INSTRUCTIONS TO FOLLOW –
With pictures removed, print the listing exactly.

::: SUPPLIED RECORDS :::

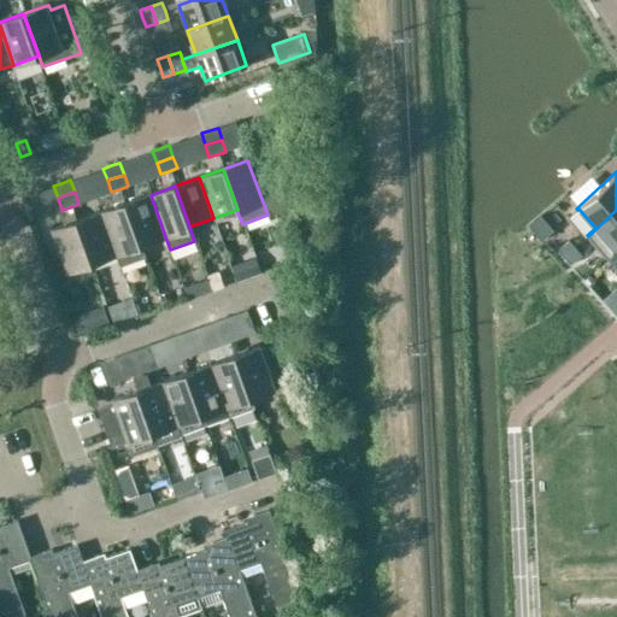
[(151,195),(125,204),(141,245),(165,236),(151,195)]
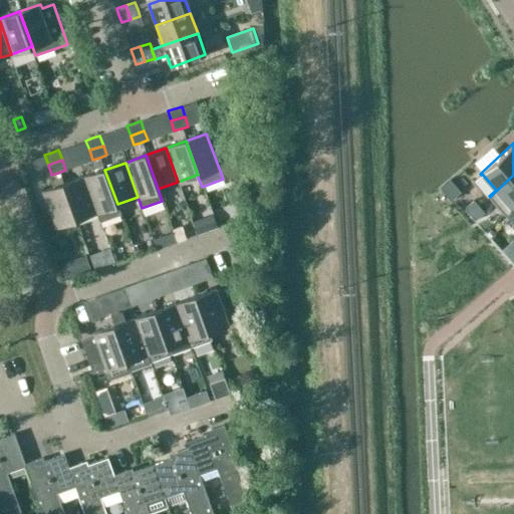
[(84,177),(97,211),(101,223),(121,215),(117,204),(104,170),(84,177)]
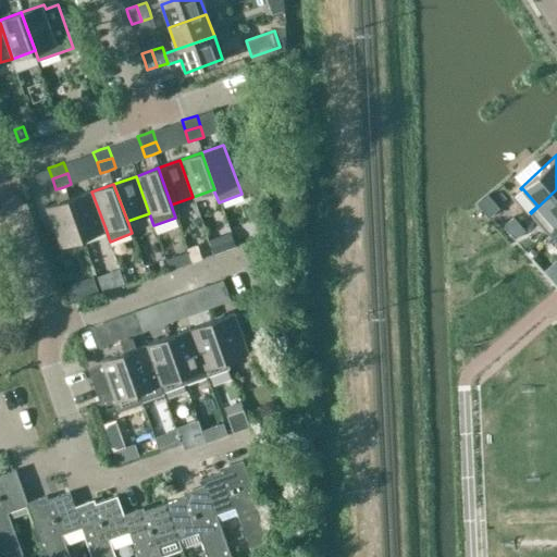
[(556,189),(531,213),(547,232),(556,223),(556,189)]
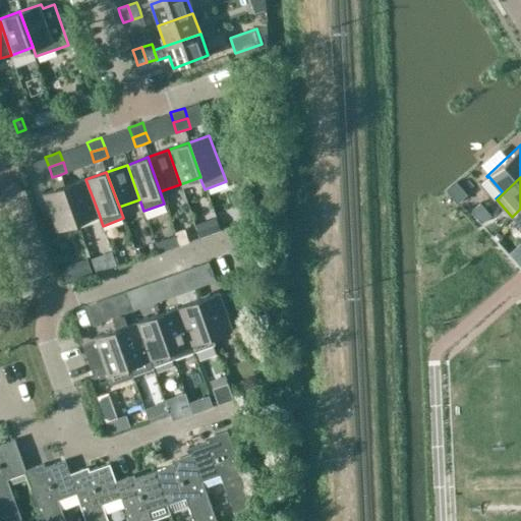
[(85,179),(65,186),(78,221),(99,214),(85,179)]
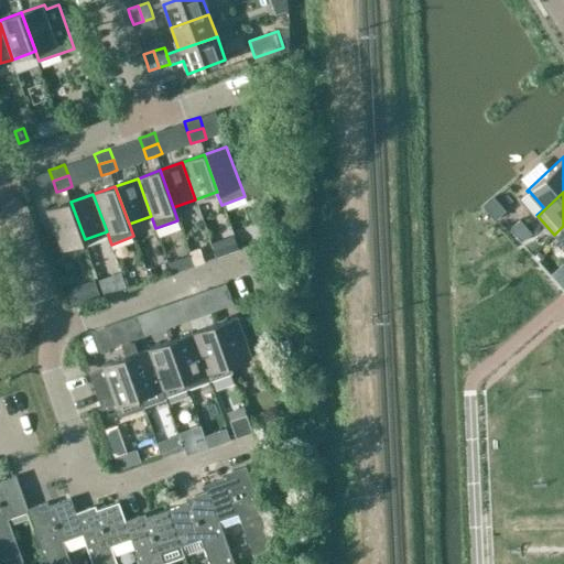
[(62,248),(85,239),(71,202),(49,210),(62,248)]
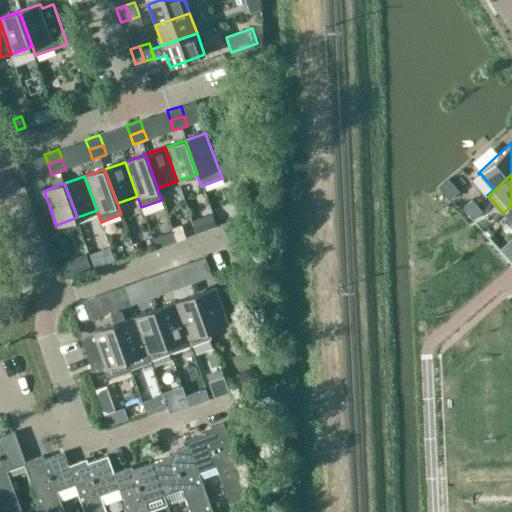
[(472,199),(463,207),(468,213),(477,205),(472,199)]
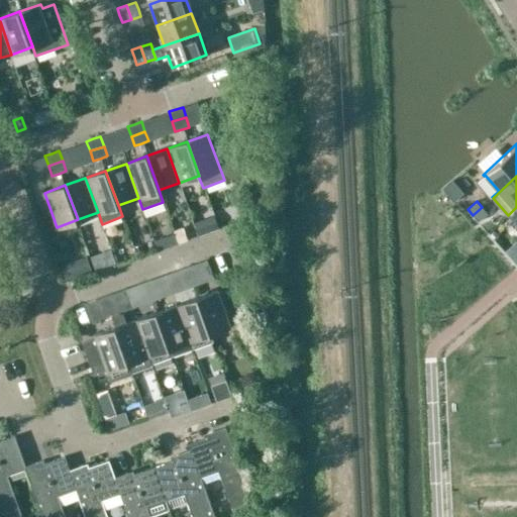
[(482,207),(473,215),(478,221),(488,213),(482,207)]
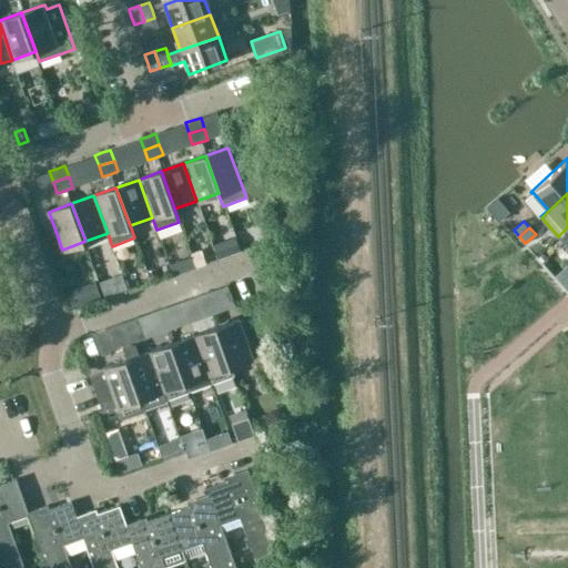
[(567,227),(558,236),(567,247),(567,227)]
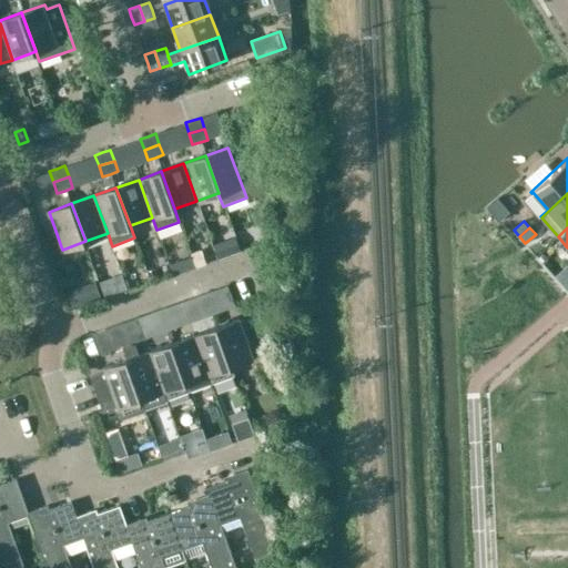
[(191,256),(169,265),(173,276),(195,267),(191,256)]
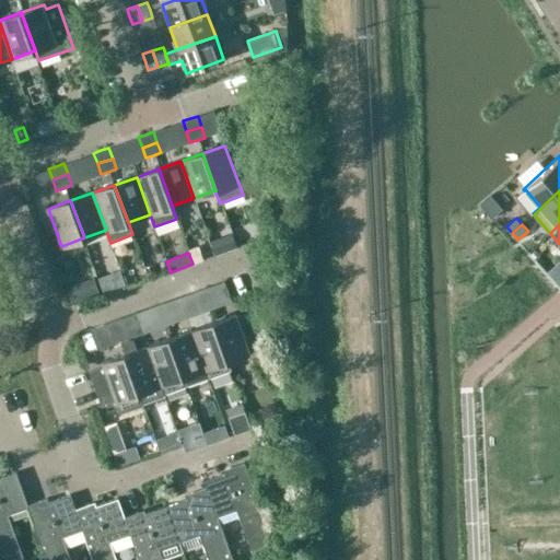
[(80,282),(65,288),(71,304),(86,299),(80,282)]
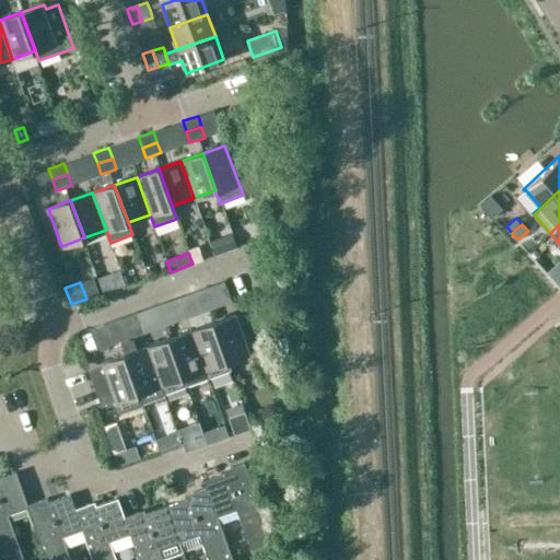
[(201,291),(195,293),(198,303),(212,299),(208,289),(201,291)]
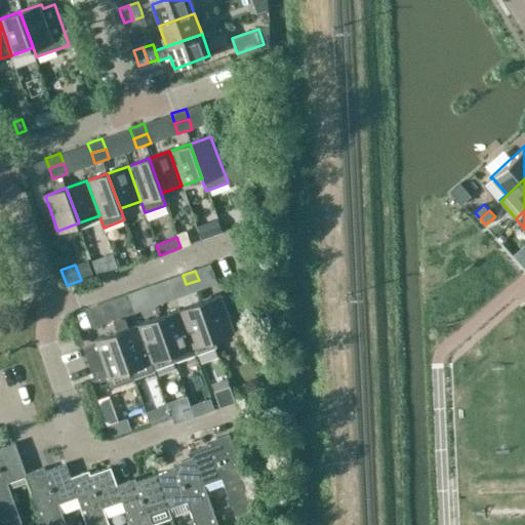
[(199,280),(186,284),(190,294),(196,291),(202,289),(199,280)]
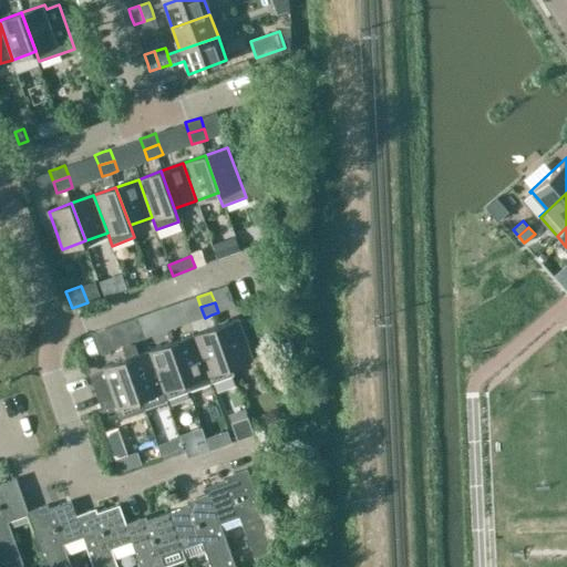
[(158,311),(151,313),(154,323),(169,319),(166,308),(158,311)]
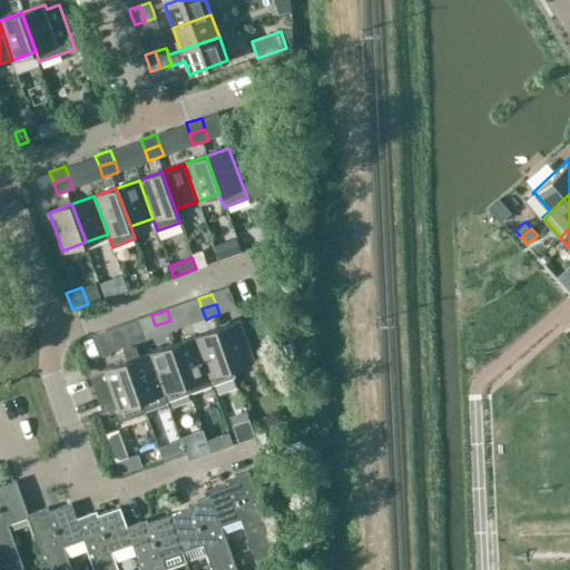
[(170,321),(155,325),(158,336),(166,333),(174,331),(170,321)]
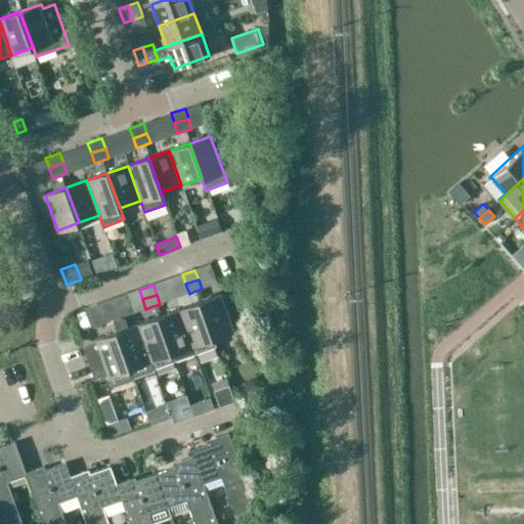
[(221,295),(199,303),(212,338),(233,330),(221,295)]
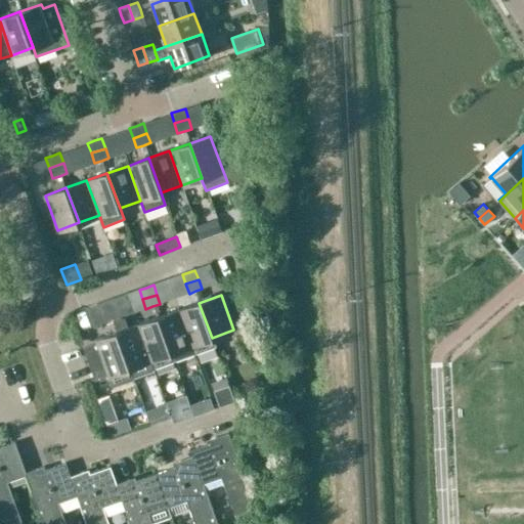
[(104,302),(96,305),(100,314),(115,309),(112,300),(104,302)]
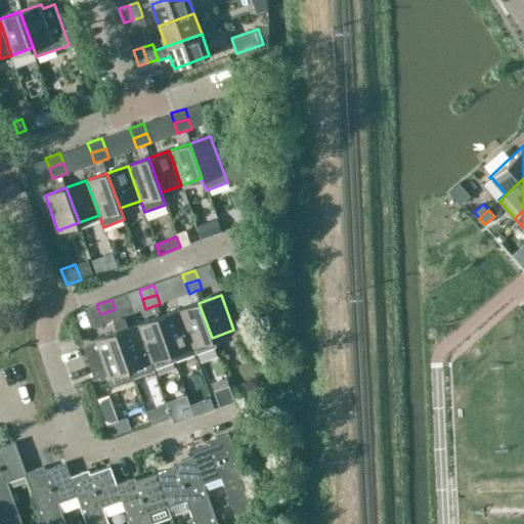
[(199,303),(178,310),(190,345),(193,354),(215,347),(212,338),(199,303)]
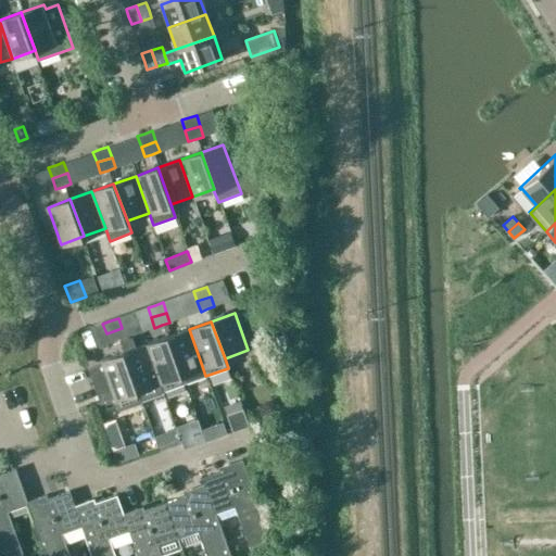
[(122,328),(106,333),(110,343),(117,341),(126,338),(122,328)]
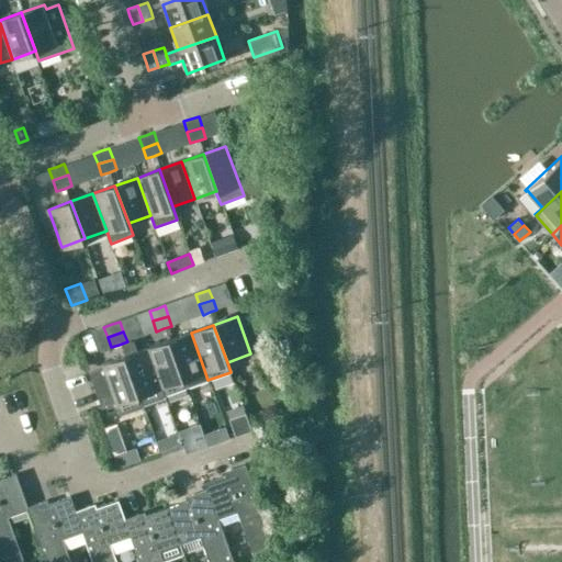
[(191,333),(169,340),(182,378),(186,388),(208,380),(204,370),(191,333)]
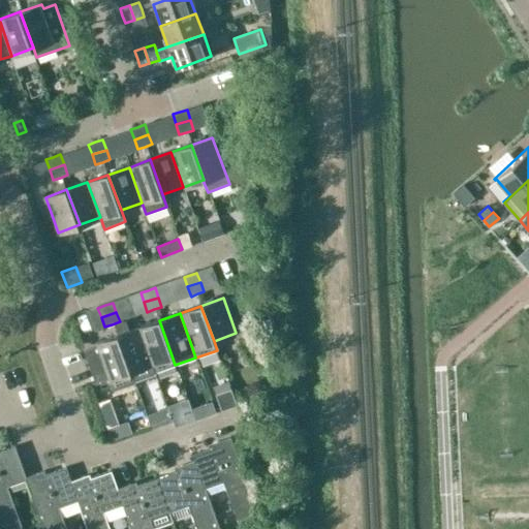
[(159,320),(137,329),(150,364),(154,373),(175,365),(172,355),(159,320)]
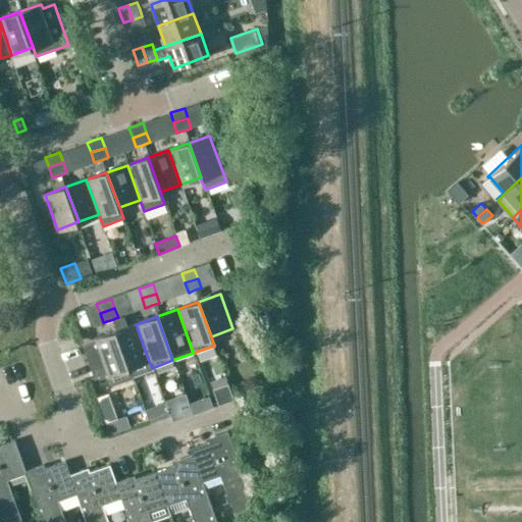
[(119,317),(111,320),(115,331),(127,366),(131,376),(152,369),(152,368),(148,359),(136,324),(126,327),(123,318),(119,317)]
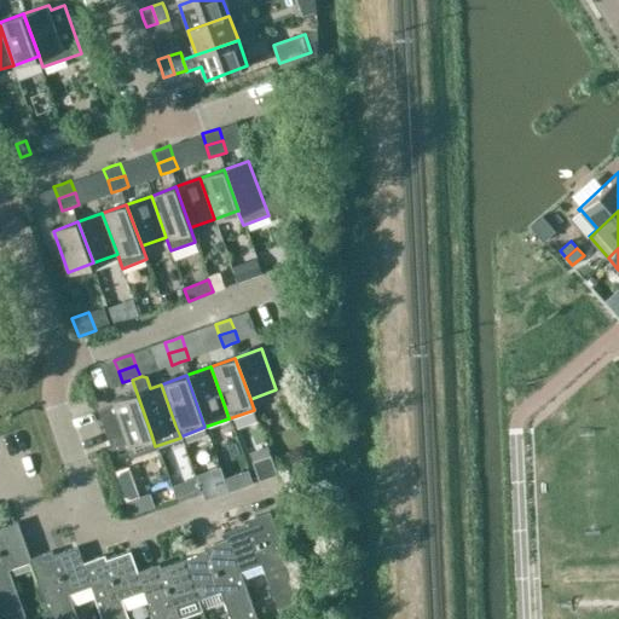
[(111,404),(96,409),(109,449),(126,443),(131,456),(156,447),(155,446),(151,434),(137,393),(111,403),(111,404)]
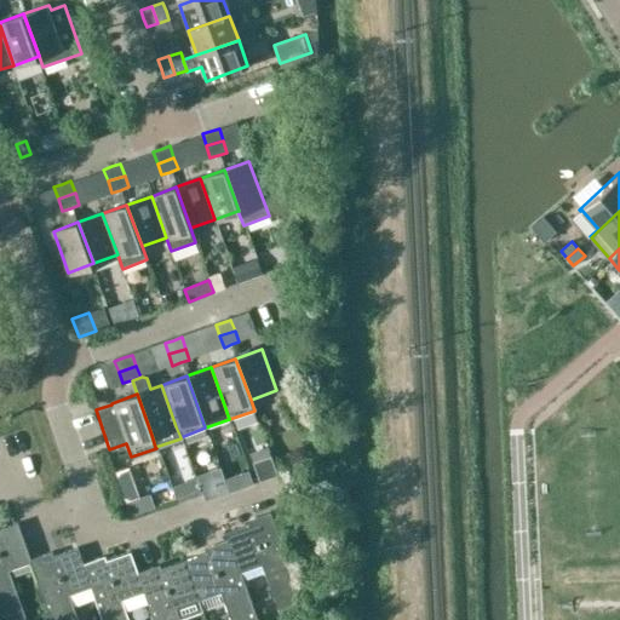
[(269,458),(252,464),(259,482),(276,476),(269,458)]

:::

OUTPUT FOR THIS TASK –
[(151,195),(125,204),(141,245),(165,236),(151,195)]
[(84,177),(97,211),(101,223),(121,215),(117,204),(104,170),(84,177)]
[(556,189),(531,213),(547,232),(556,223),(556,189)]
[(85,179),(65,186),(78,221),(99,214),(85,179)]
[(62,248),(85,239),(71,202),(49,210),(62,248)]
[(472,199),(463,207),(468,213),(477,205),(472,199)]
[(482,207),(473,215),(478,221),(488,213),(482,207)]
[(567,227),(558,236),(567,247),(567,227)]
[(191,256),(169,265),(173,276),(195,267),(191,256)]
[(80,282),(65,288),(71,304),(86,299),(80,282)]
[(201,291),(195,293),(198,303),(212,299),(208,289),(201,291)]
[(199,280),(186,284),(190,294),(196,291),(202,289),(199,280)]
[(158,311),(151,313),(154,323),(169,319),(166,308),(158,311)]
[(170,321),(155,325),(158,336),(166,333),(174,331),(170,321)]
[(221,295),(199,303),(212,338),(233,330),(221,295)]
[(104,302),(96,305),(100,314),(115,309),(112,300),(104,302)]
[(199,303),(178,310),(190,345),(193,354),(215,347),(212,338),(199,303)]
[(122,328),(106,333),(110,343),(117,341),(126,338),(122,328)]
[(191,333),(169,340),(182,378),(186,388),(208,380),(204,370),(191,333)]
[(159,320),(137,329),(150,364),(154,373),(175,365),(172,355),(159,320)]
[(119,317),(111,320),(115,331),(127,366),(131,376),(152,369),(152,368),(148,359),(136,324),(126,327),(123,318),(119,317)]
[(111,404),(96,409),(109,449),(126,443),(131,456),(156,447),(155,446),(151,434),(137,393),(111,403),(111,404)]
[(269,458),(252,464),(259,482),(276,476),(269,458)]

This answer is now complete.